GIVEN DATA

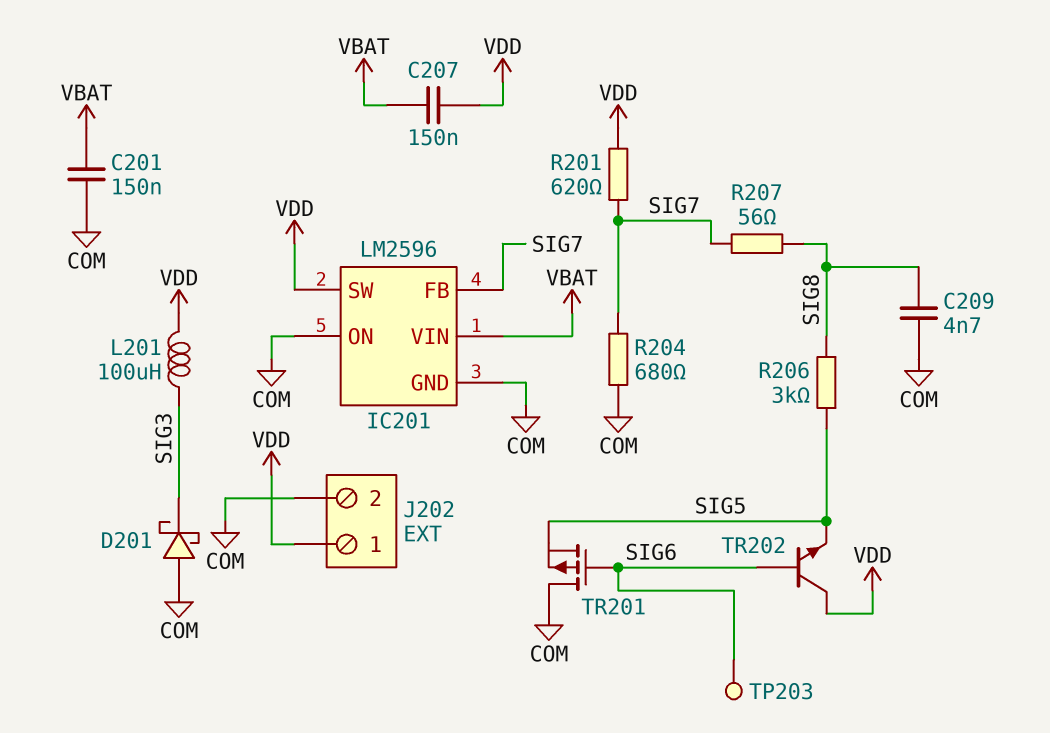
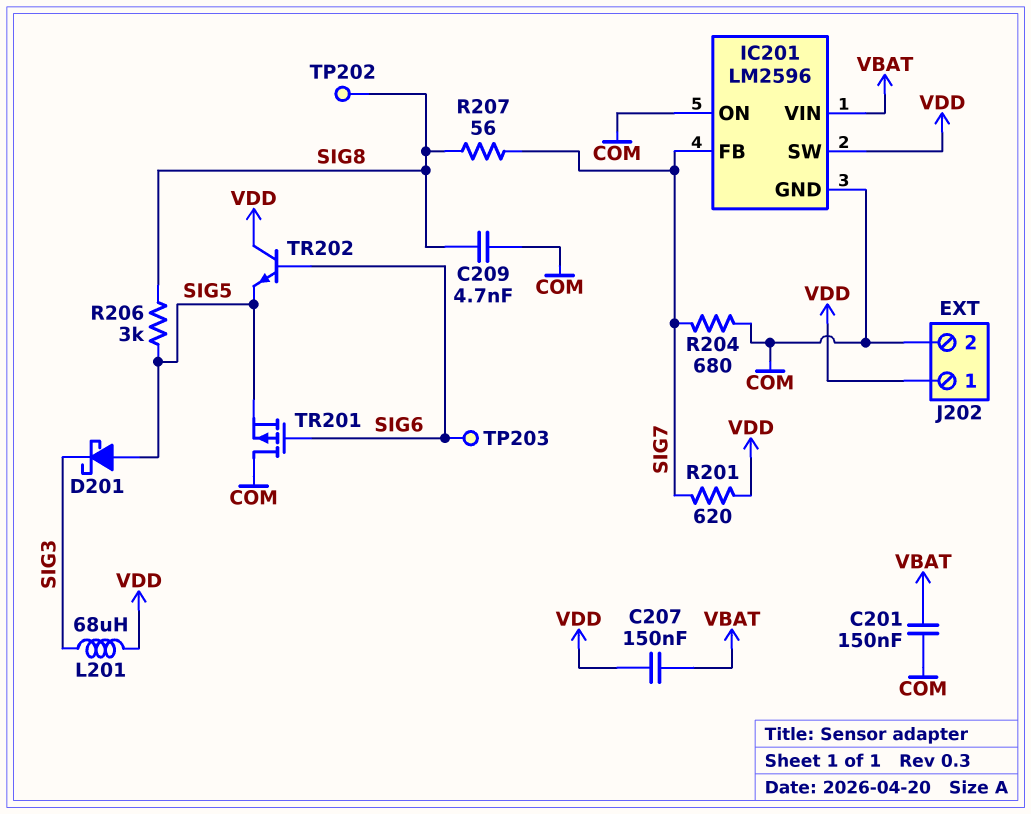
D201: schottky (A COM, K SIG3) -> schottky (A SIG5, K SIG3)
L201: 100uH (SIG3, VDD) -> 68uH (SIG3, VDD)
TP202: none -> test point (SIG8)

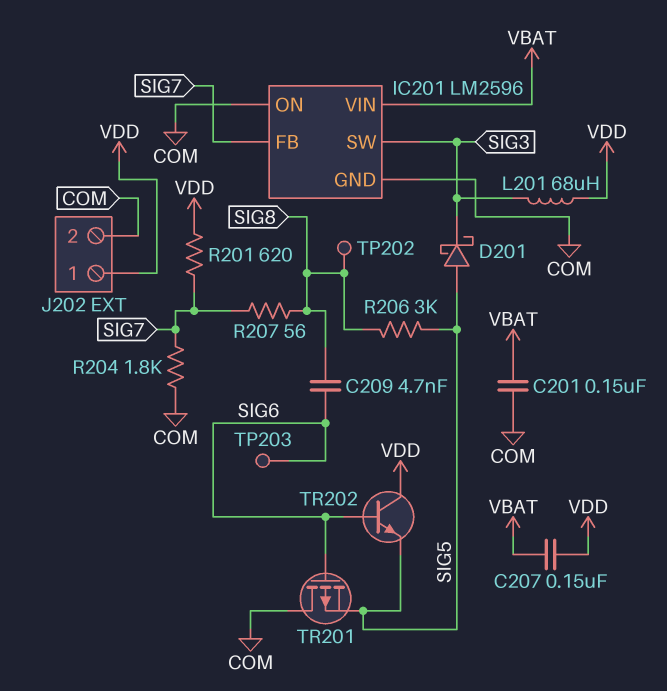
C209: 4.7nF (COM, SIG8) -> 4.7nF (SIG6, SIG8)
IC201 pin SW: VDD -> SIG3
R204: 680 (COM, SIG7) -> 1.8k (COM, SIG7)

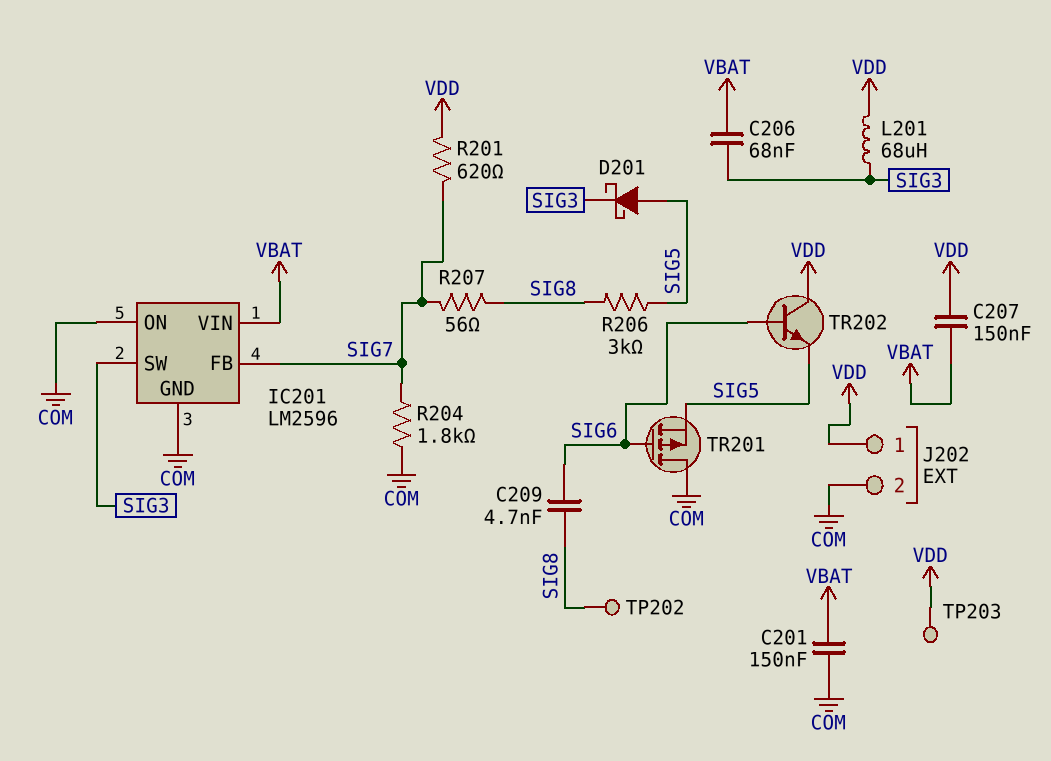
C206: none -> 68nF (SIG3, VBAT)
TP203: test point (SIG6) -> test point (VDD)

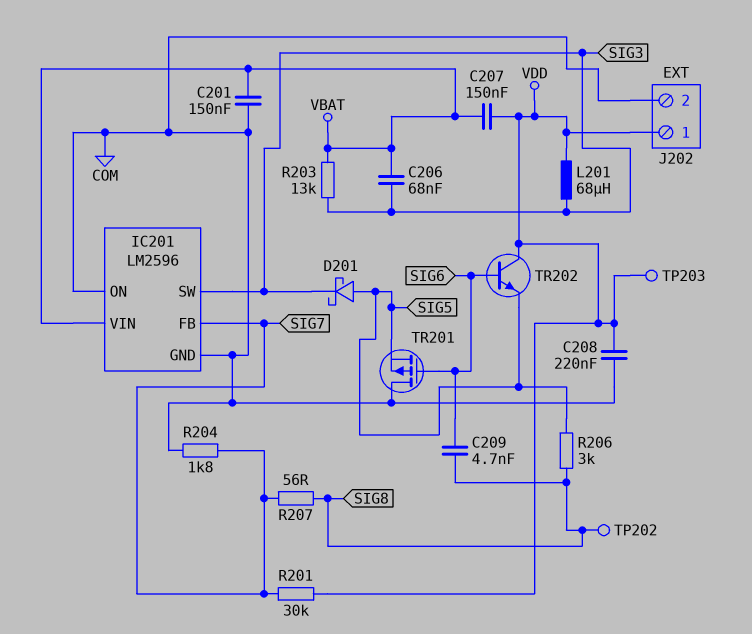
C208: none -> 220nF (COM, VDD)
R201: 620 (SIG7, VDD) -> 30k (SIG7, VDD)
R203: none -> 13k (SIG3, VBAT)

REQUIREMENT
Beginning from the line that contains "R201: 620 (SIG7, VDD) -> 30k (SIG7, VDD)", give each line again exactly, through the final line of the records.

REPLY
R201: 620 (SIG7, VDD) -> 30k (SIG7, VDD)
R203: none -> 13k (SIG3, VBAT)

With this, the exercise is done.